• _Task directions_
Pictures excluded, copy all of the data below exactly.

(Beginning of Input records)

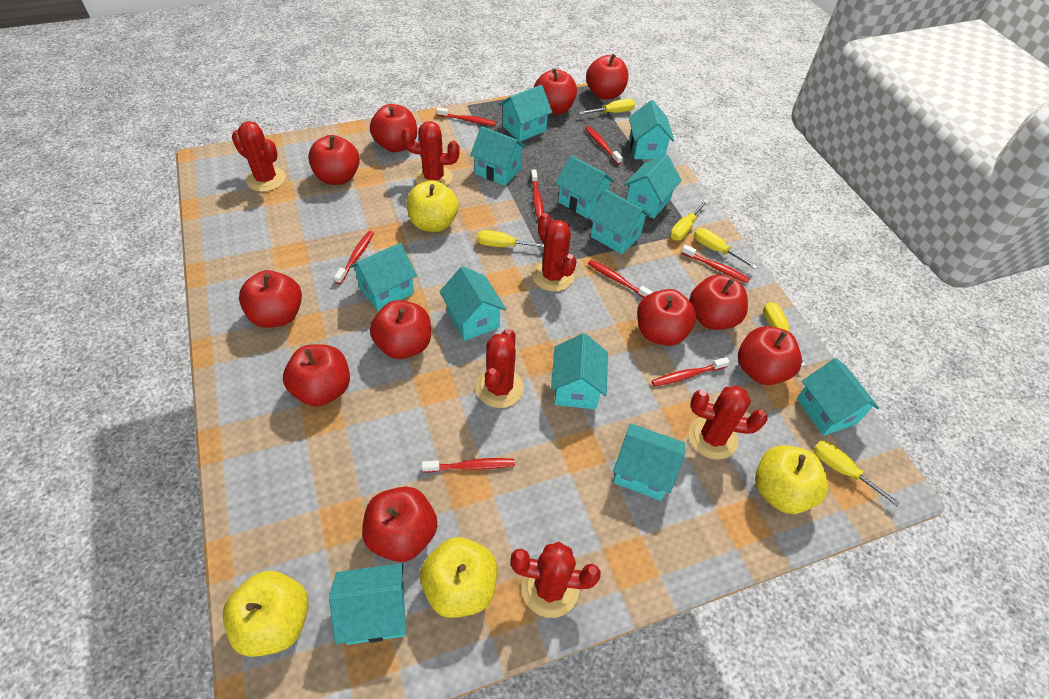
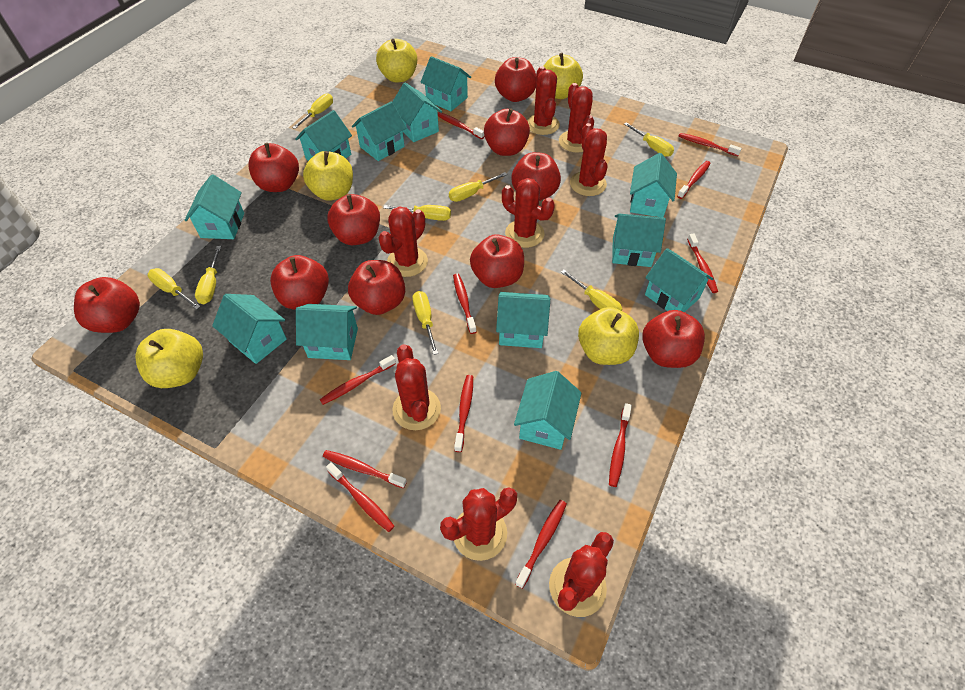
red apple: 11 -> 10
red cactus: 6 -> 8
red toothbrush: 8 -> 11
yellow apple: 4 -> 5
yellow screwdriver: 6 -> 8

(End of Input records)

• _Written reply_
red apple: 11 -> 10
red cactus: 6 -> 8
red toothbrush: 8 -> 11
yellow apple: 4 -> 5
yellow screwdriver: 6 -> 8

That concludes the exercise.